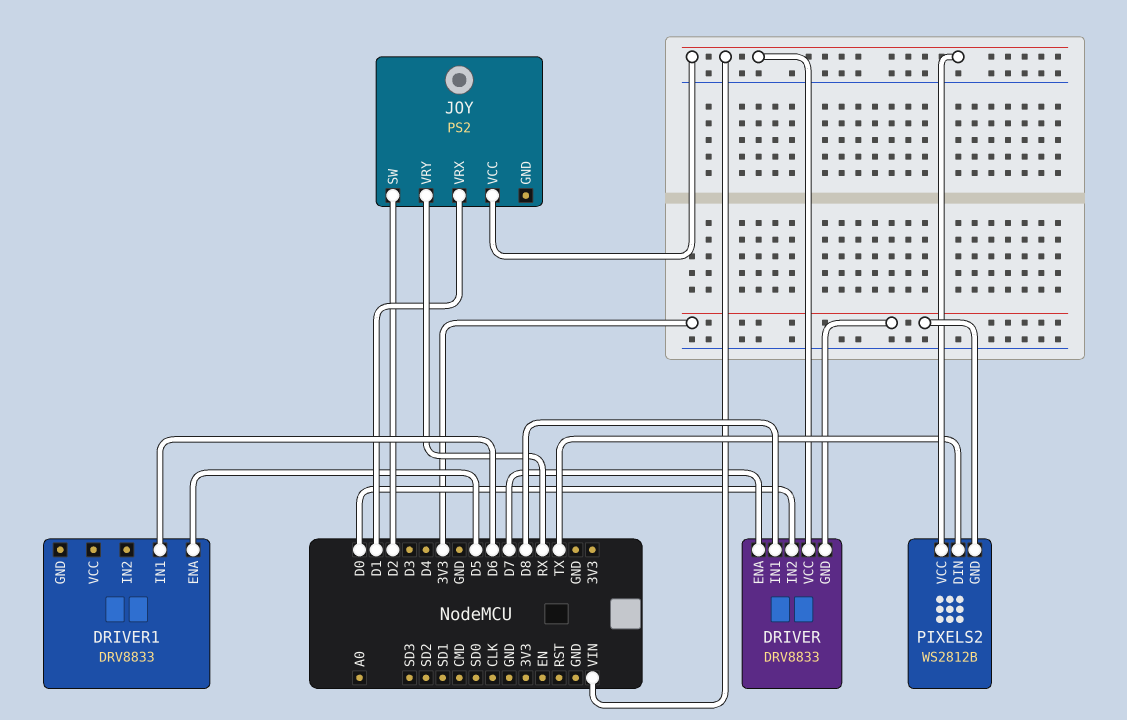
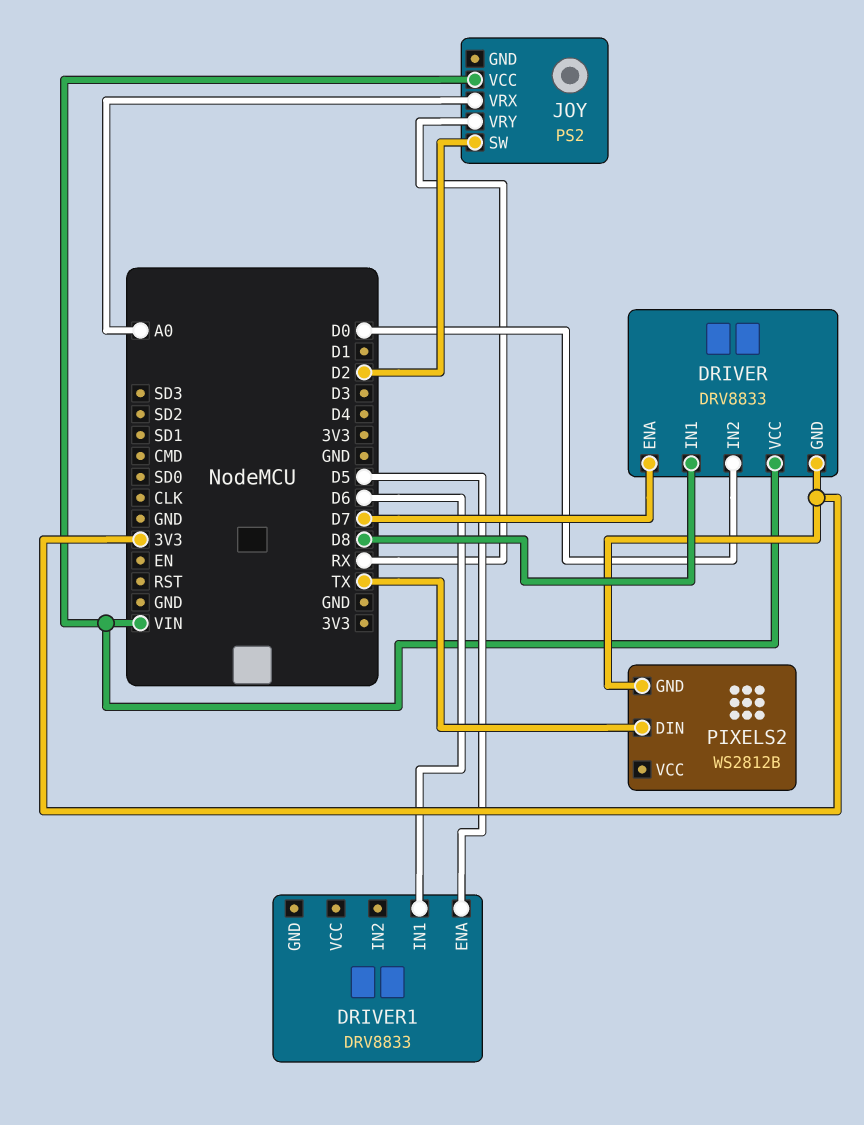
JOY pin VRX: D1 -> A0
PIXELS2 pin VCC: VIN -> none

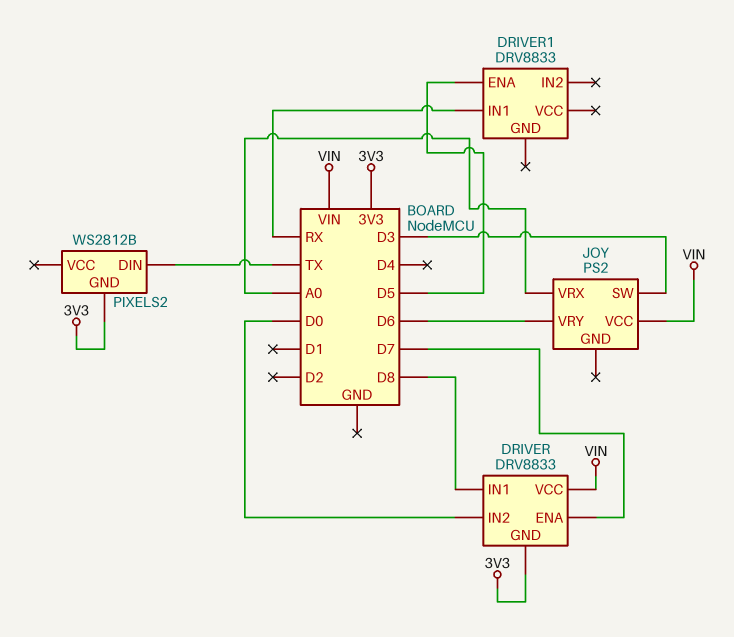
DRIVER1 pin IN1: D6 -> RX
JOY pin SW: D2 -> D3
JOY pin VRY: RX -> D6

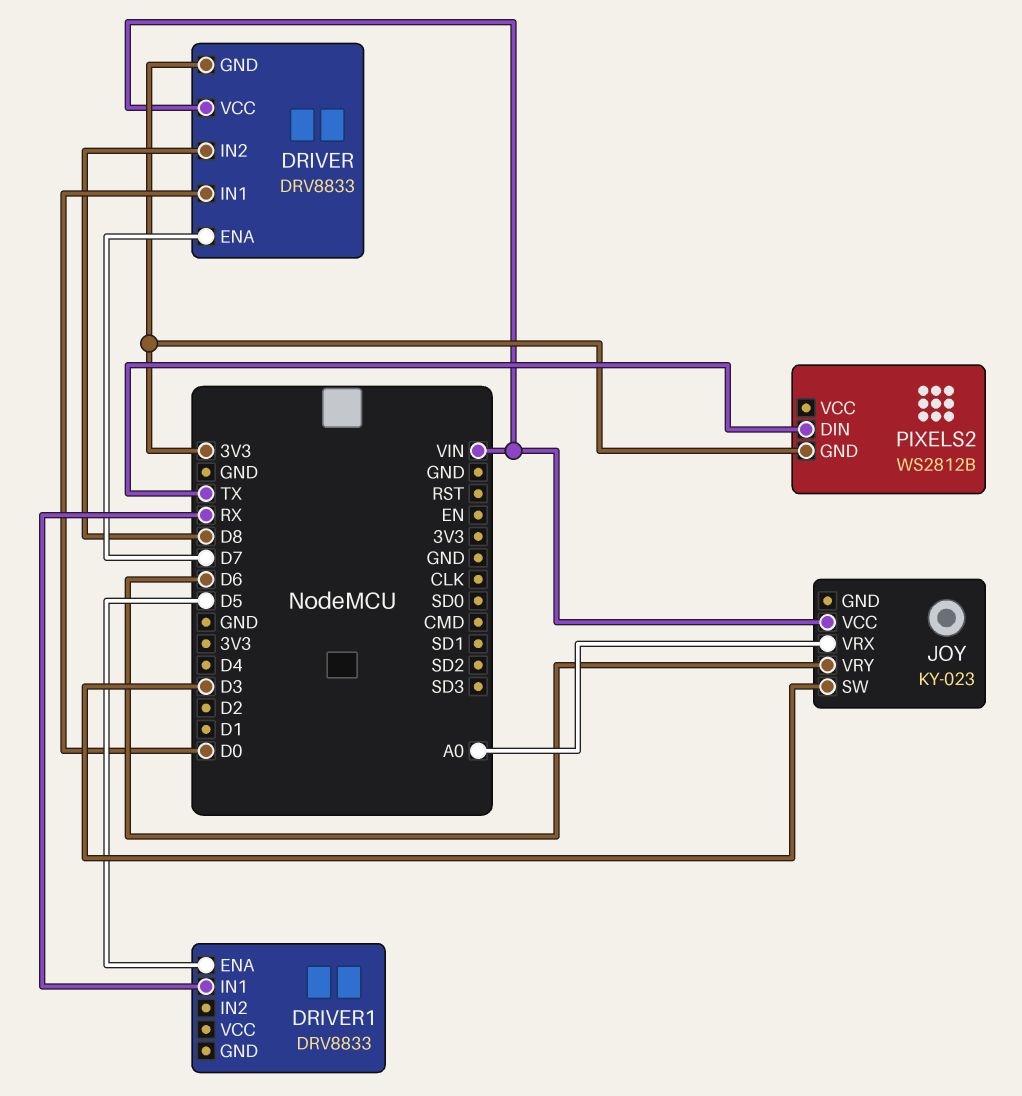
DRIVER pin IN1: D8 -> D0
DRIVER pin IN2: D0 -> D8
JOY: PS2 -> KY-023

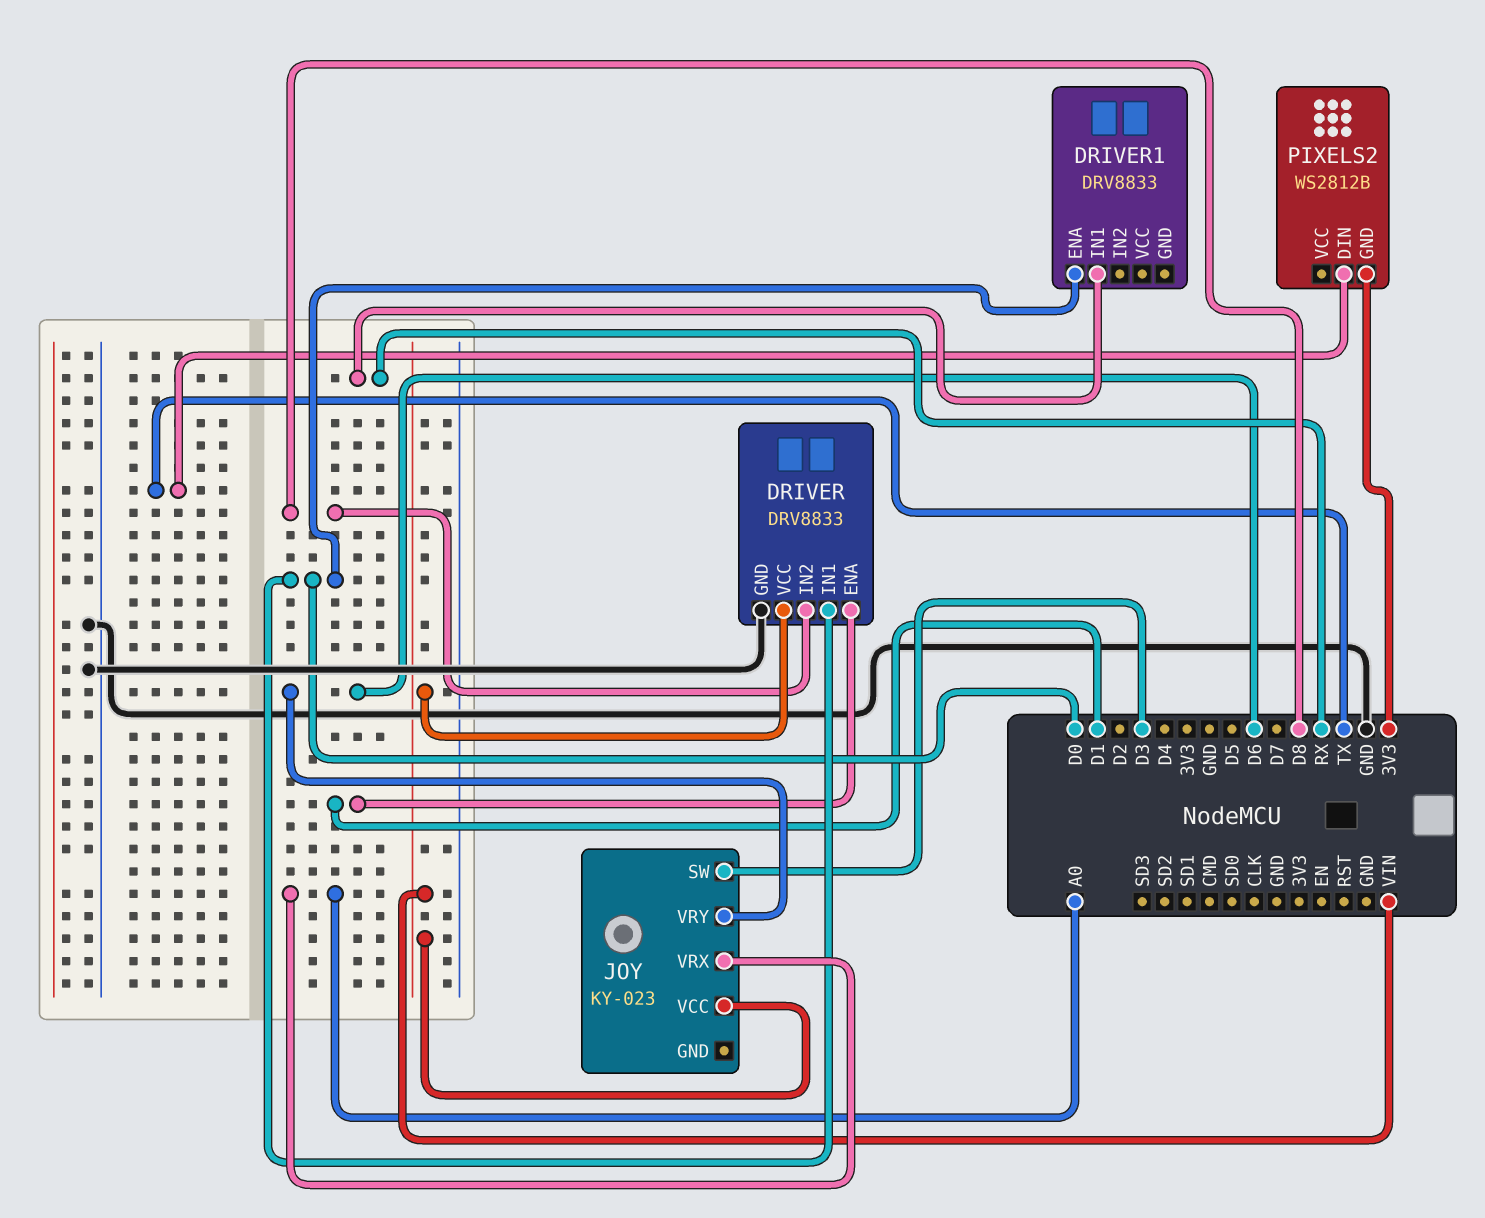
DRIVER pin ENA: D7 -> D1
DRIVER pin GND: 3V3 -> GND
DRIVER1 pin ENA: D5 -> D0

● Task brief
What is wanted is an exact copy of the lines from the line with "JOY pin SW: D2 -> D3" through the end of the records, both ends included, pictures excluded.

● Output for this task
JOY pin SW: D2 -> D3
JOY pin VRY: RX -> D6

DRIVER pin IN1: D8 -> D0
DRIVER pin IN2: D0 -> D8
JOY: PS2 -> KY-023

DRIVER pin ENA: D7 -> D1
DRIVER pin GND: 3V3 -> GND
DRIVER1 pin ENA: D5 -> D0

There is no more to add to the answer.